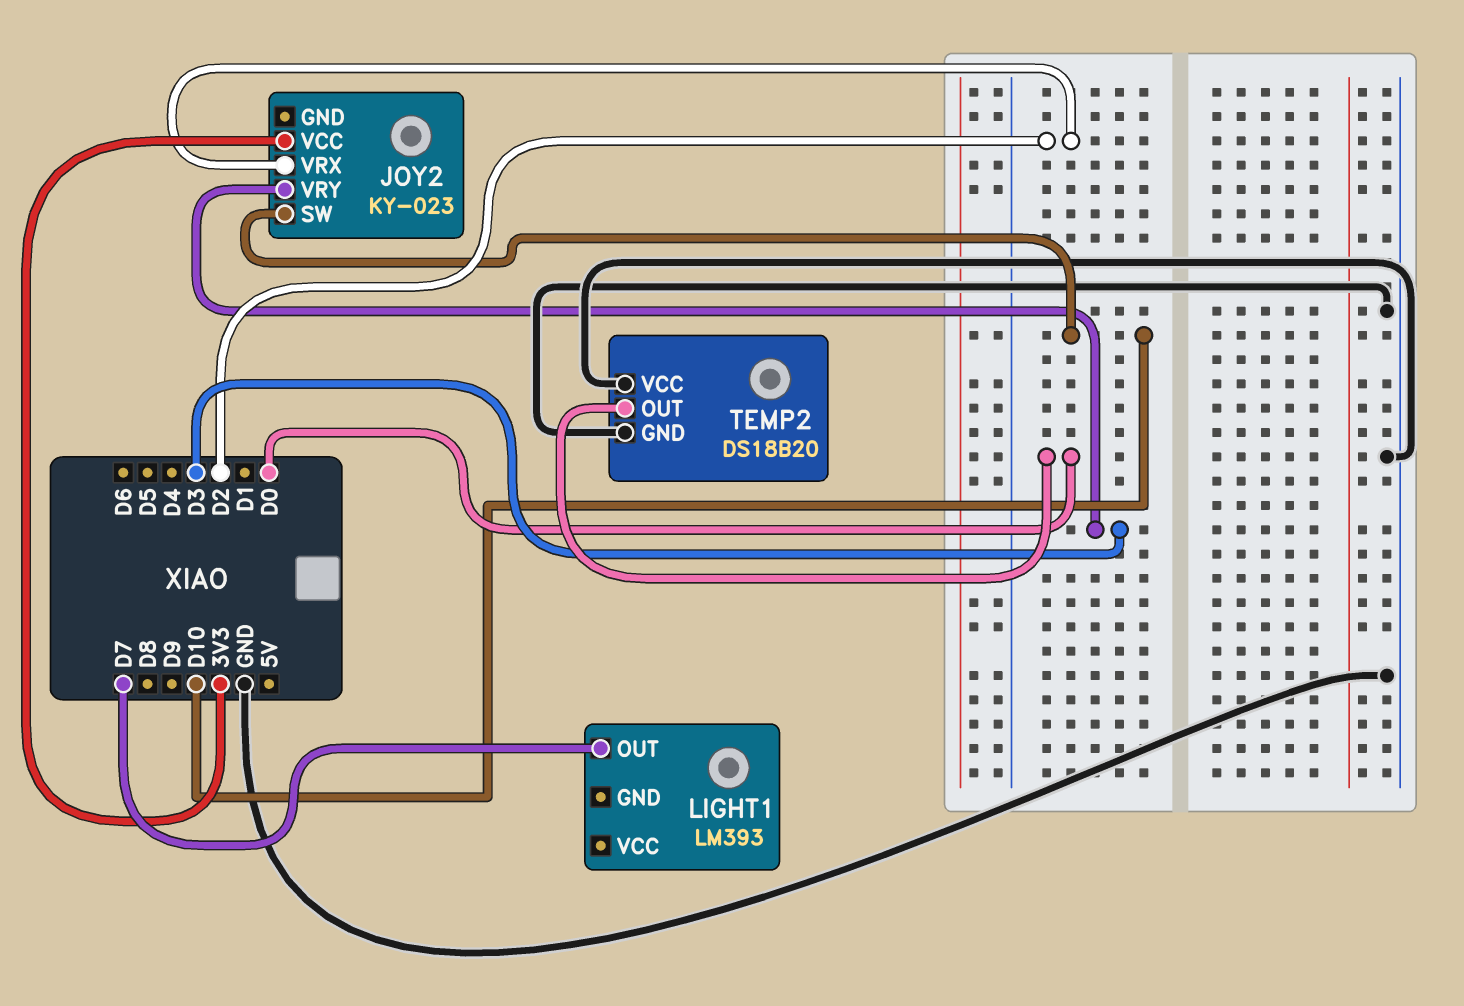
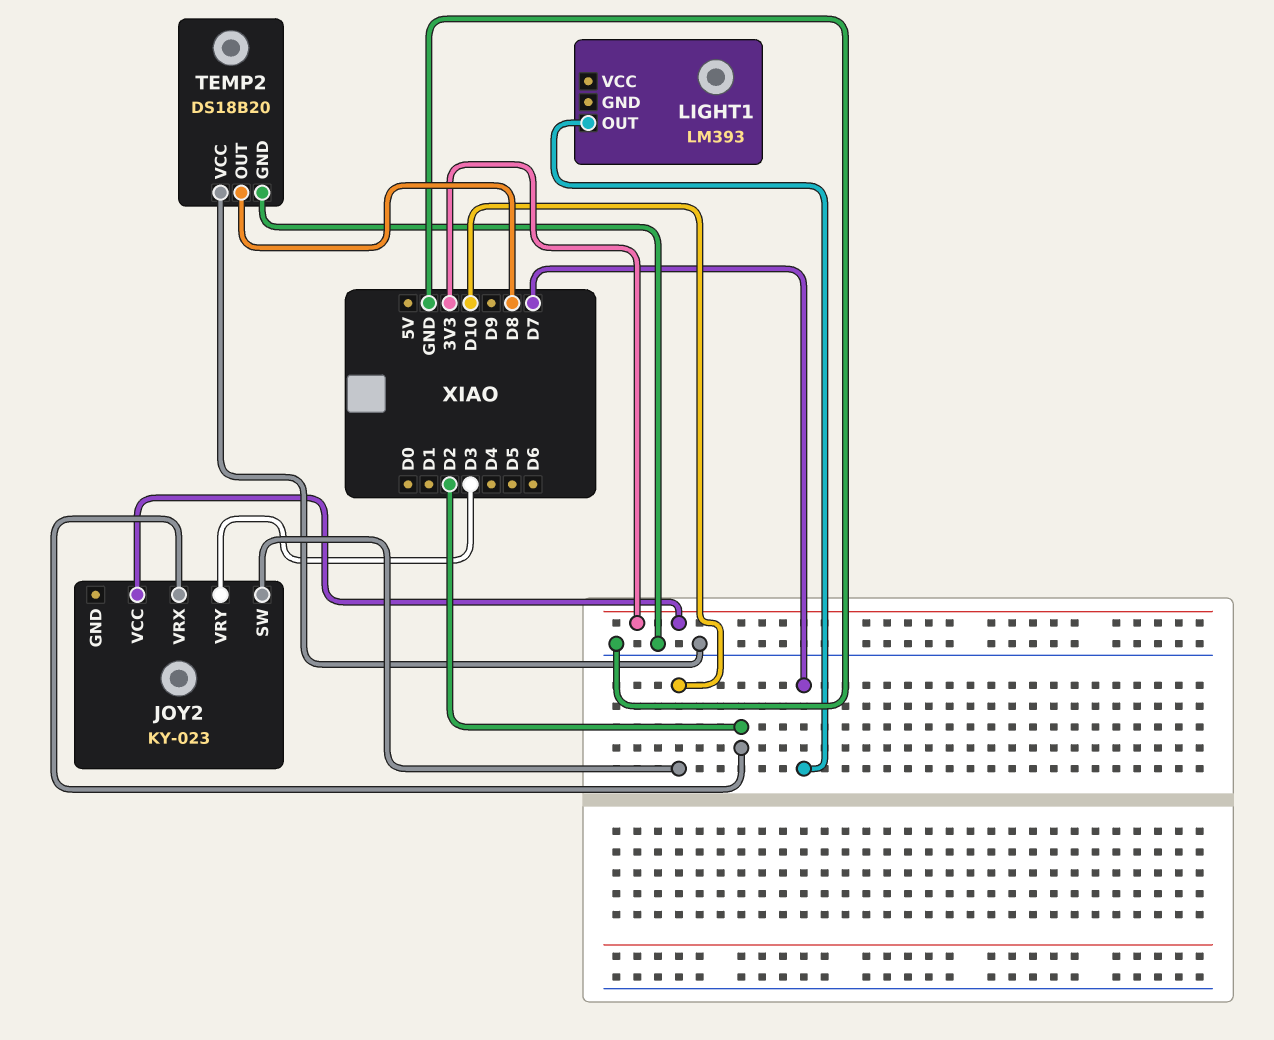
TEMP2 pin OUT: D0 -> D8

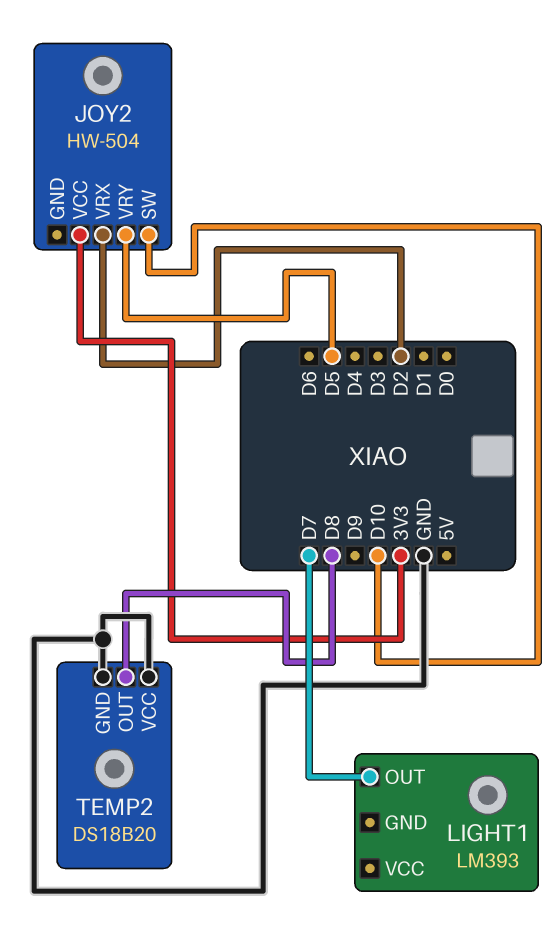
JOY2: KY-023 -> HW-504
JOY2 pin VRY: D3 -> D5

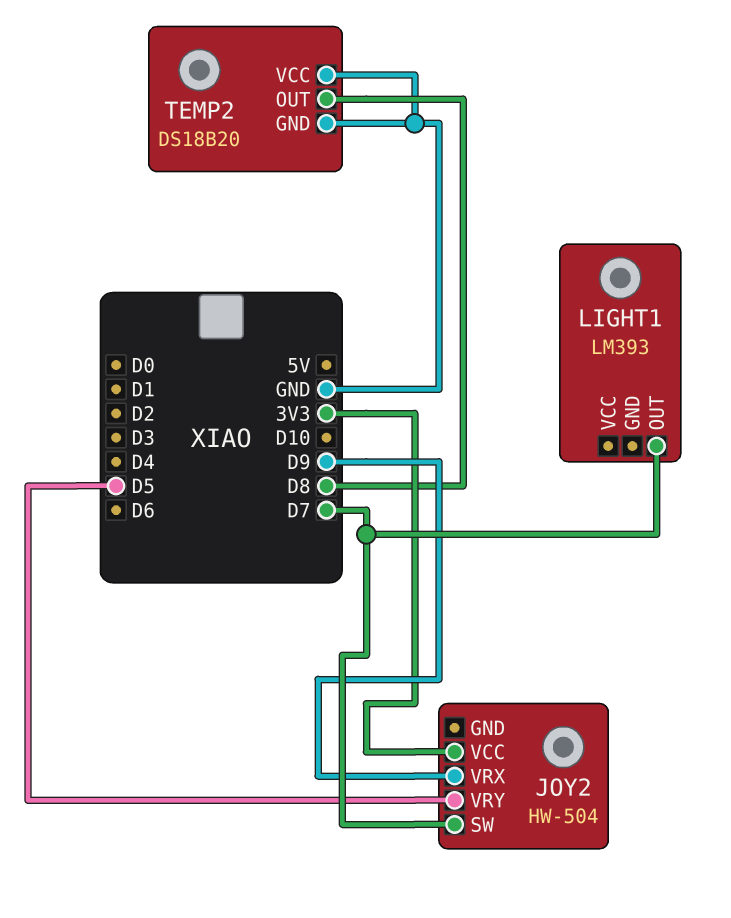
JOY2 pin SW: D10 -> D7
JOY2 pin VRX: D2 -> D9

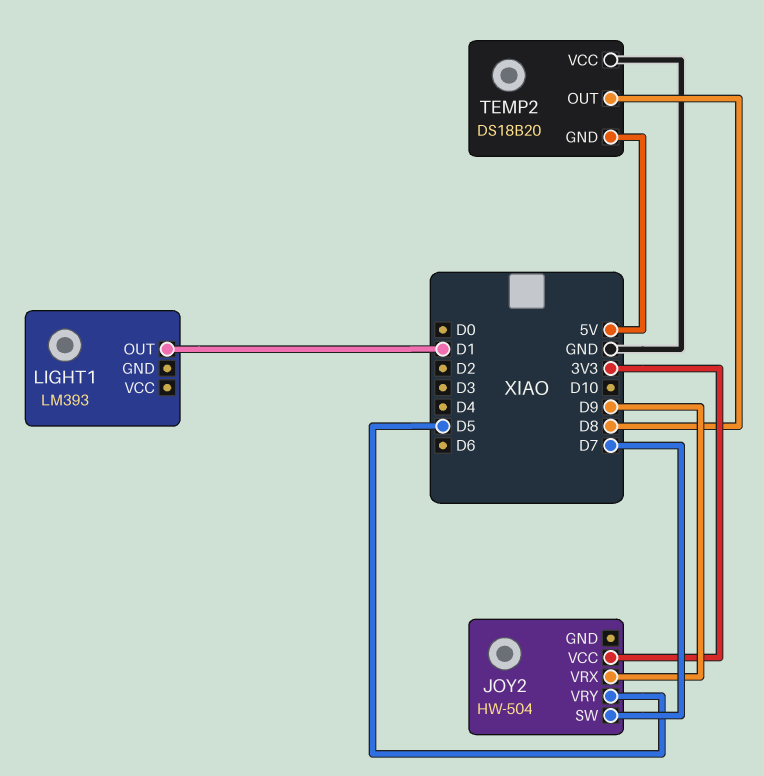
LIGHT1 pin OUT: D7 -> D1
TEMP2 pin GND: GND -> 5V

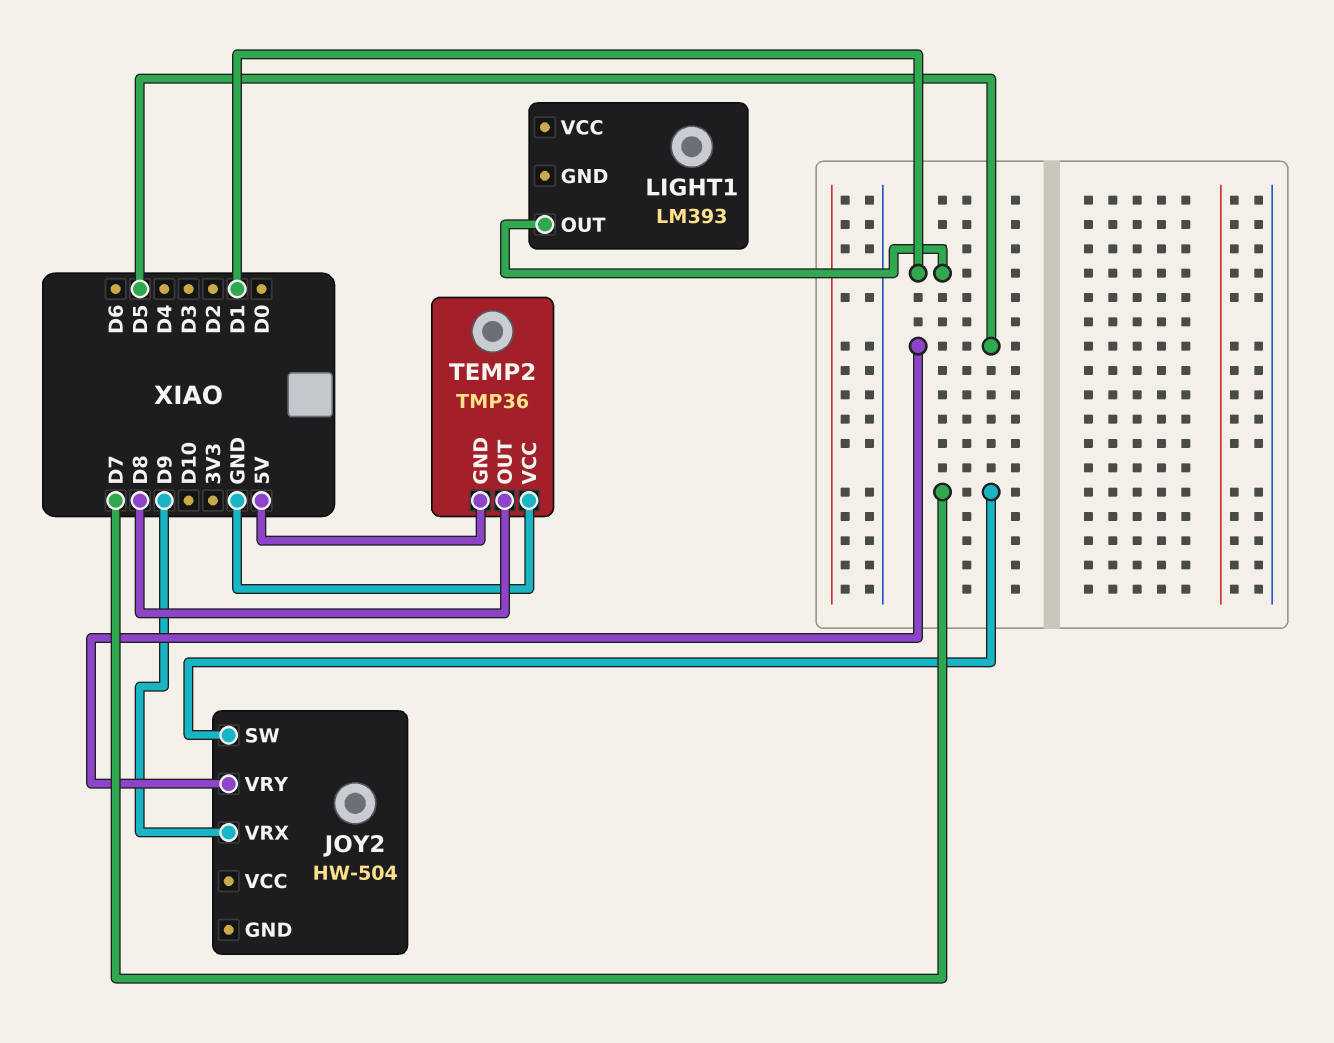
JOY2 pin VCC: 3V3 -> none
TEMP2: DS18B20 -> TMP36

------------------------------

In your answer, repeat the material above in full, exactly, and without its pictures.

TEMP2 pin OUT: D0 -> D8

JOY2: KY-023 -> HW-504
JOY2 pin VRY: D3 -> D5

JOY2 pin SW: D10 -> D7
JOY2 pin VRX: D2 -> D9

LIGHT1 pin OUT: D7 -> D1
TEMP2 pin GND: GND -> 5V

JOY2 pin VCC: 3V3 -> none
TEMP2: DS18B20 -> TMP36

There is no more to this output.